→ **Activity**: Give all of the listing again word for word, with images excluded.

== Material for the task ==

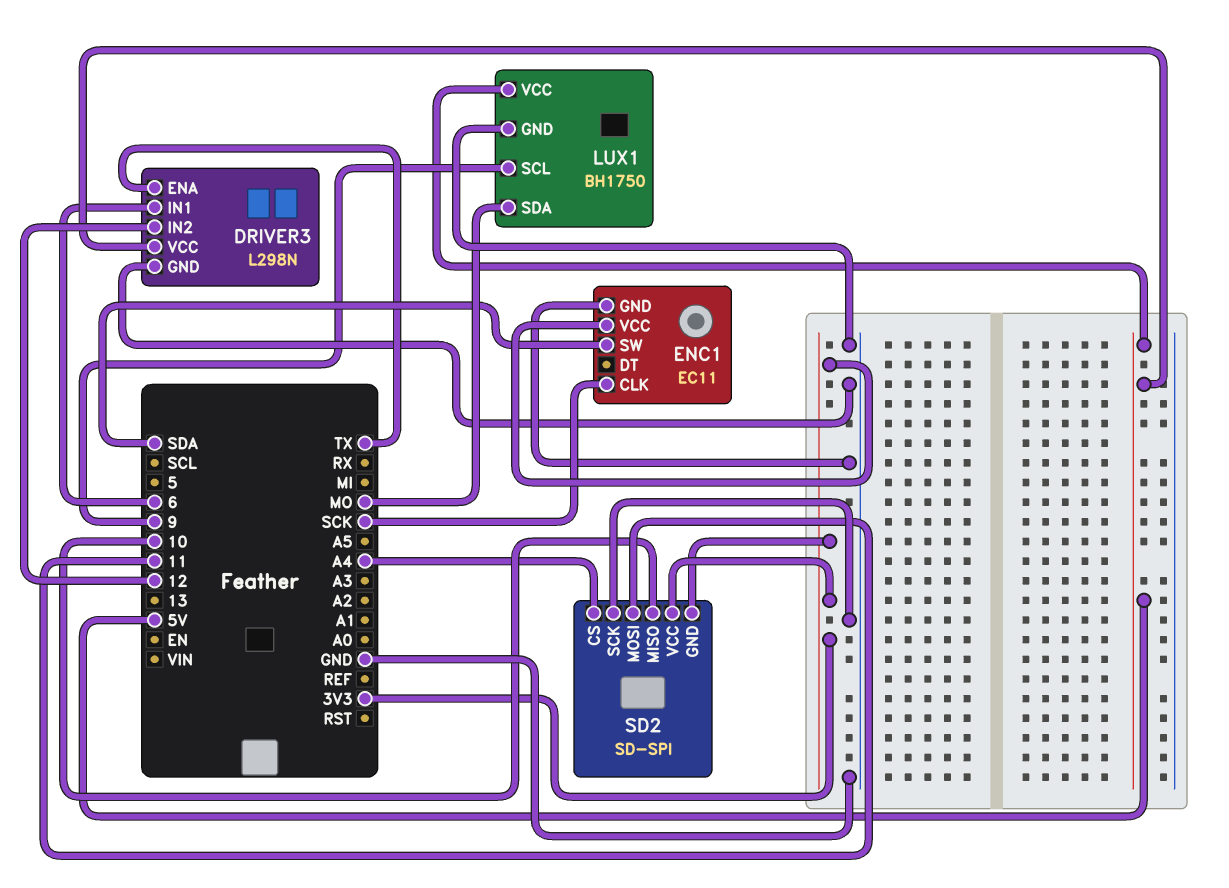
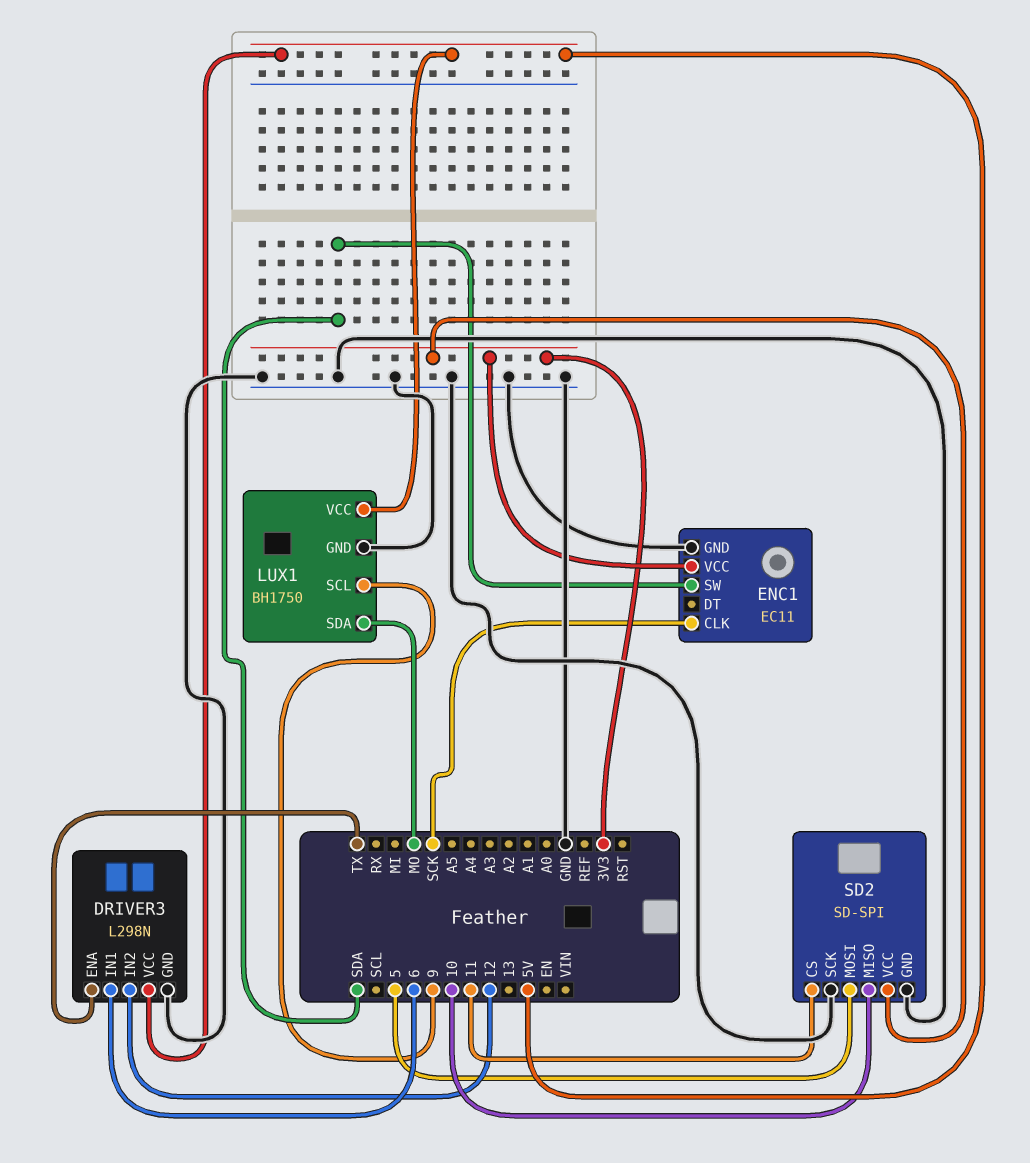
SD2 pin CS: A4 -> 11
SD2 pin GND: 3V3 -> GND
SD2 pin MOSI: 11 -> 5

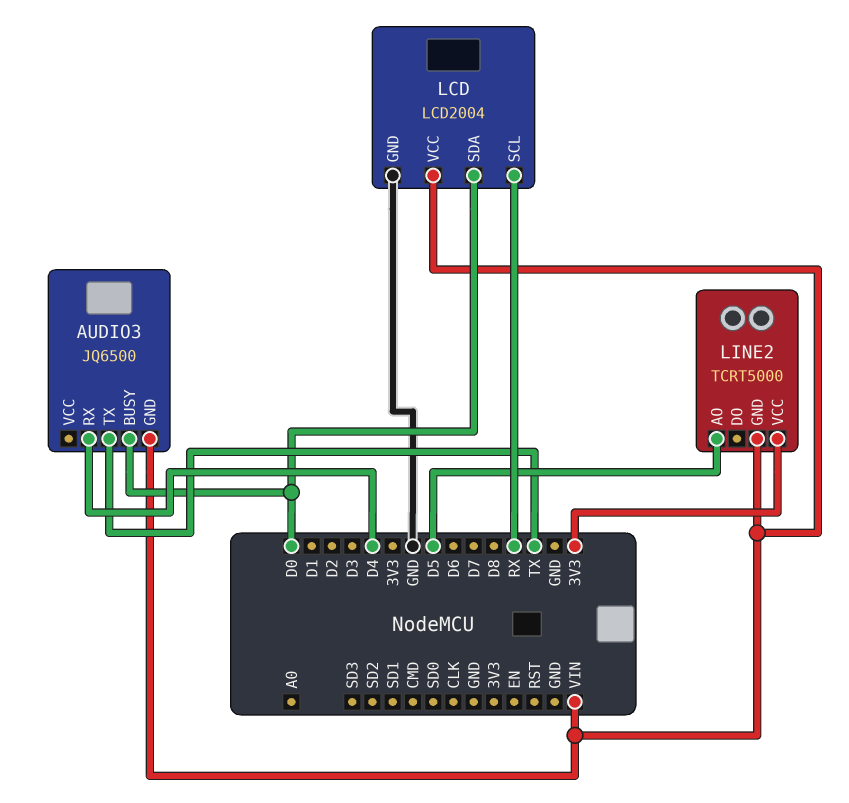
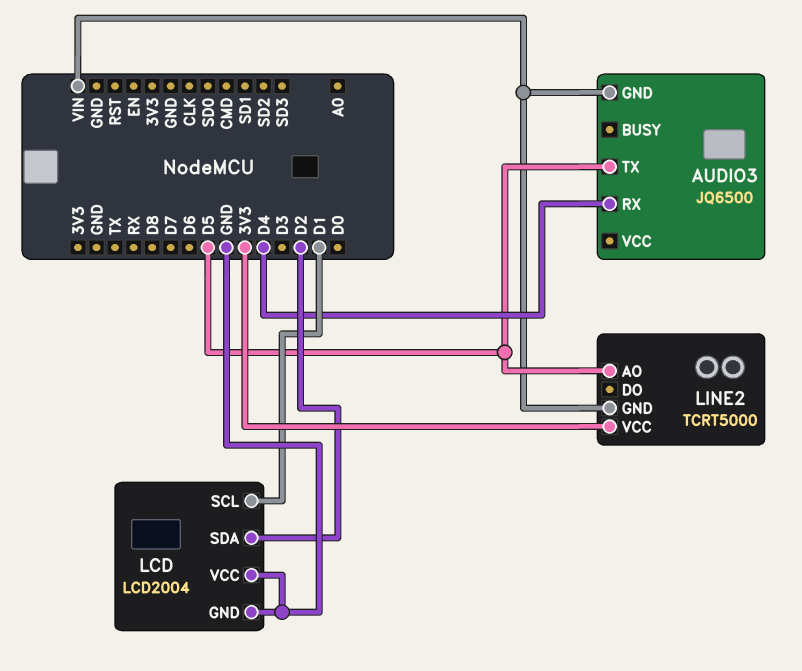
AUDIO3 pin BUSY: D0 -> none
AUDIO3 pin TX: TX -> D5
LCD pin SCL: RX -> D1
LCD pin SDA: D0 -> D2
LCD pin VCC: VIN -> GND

===

→ **Output below**:
SD2 pin CS: A4 -> 11
SD2 pin GND: 3V3 -> GND
SD2 pin MOSI: 11 -> 5

AUDIO3 pin BUSY: D0 -> none
AUDIO3 pin TX: TX -> D5
LCD pin SCL: RX -> D1
LCD pin SDA: D0 -> D2
LCD pin VCC: VIN -> GND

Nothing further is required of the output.